> Data excerpt:
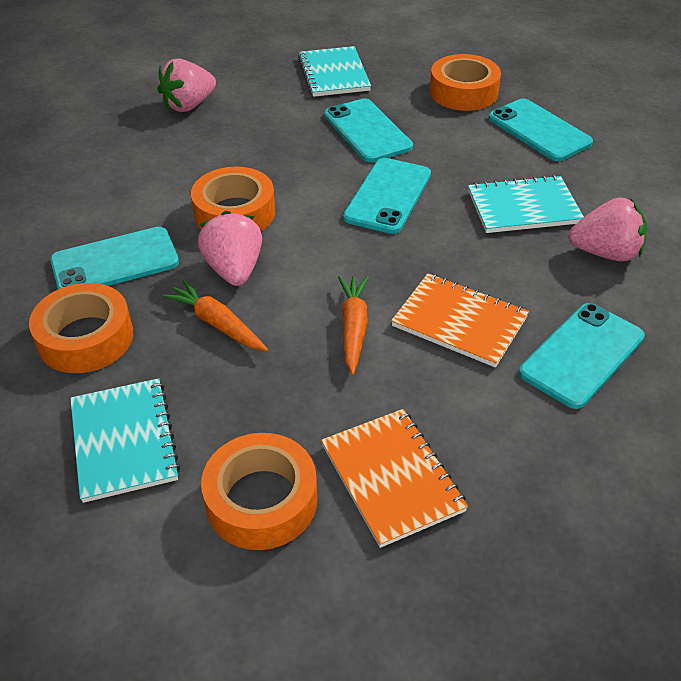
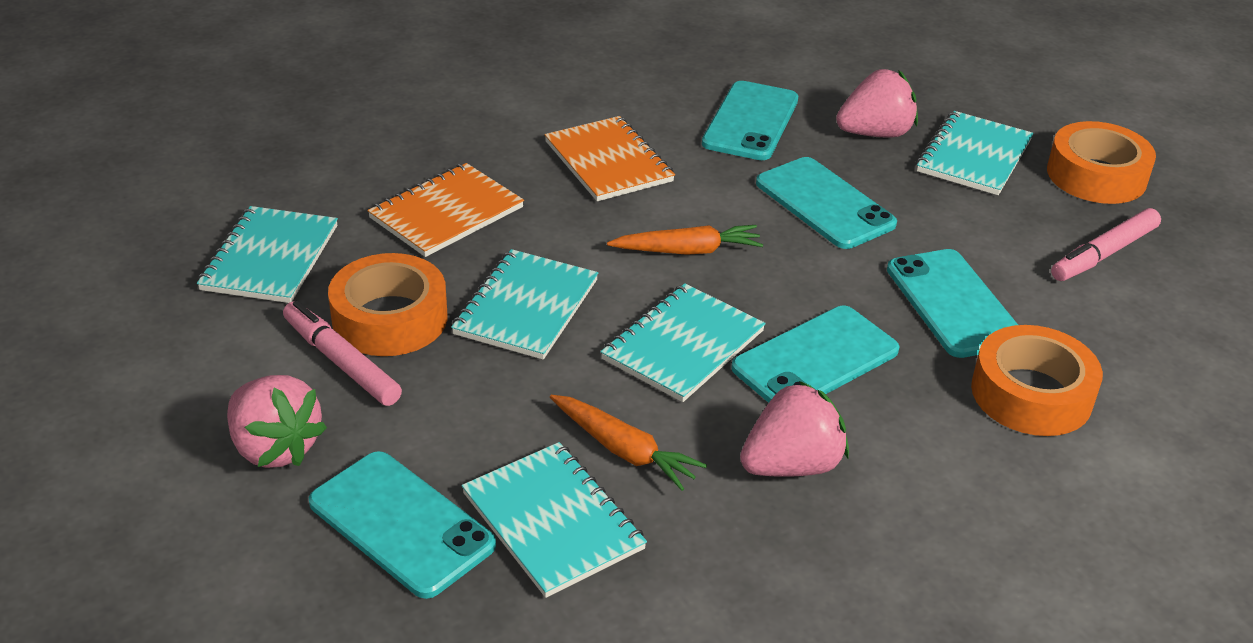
orange tape: 4 -> 3
pink marker: 0 -> 2
turquoise notebook: 3 -> 5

> Your task: Leave the pictures out and copy the rest of the data exactly.

> Finished exercise:
orange tape: 4 -> 3
pink marker: 0 -> 2
turquoise notebook: 3 -> 5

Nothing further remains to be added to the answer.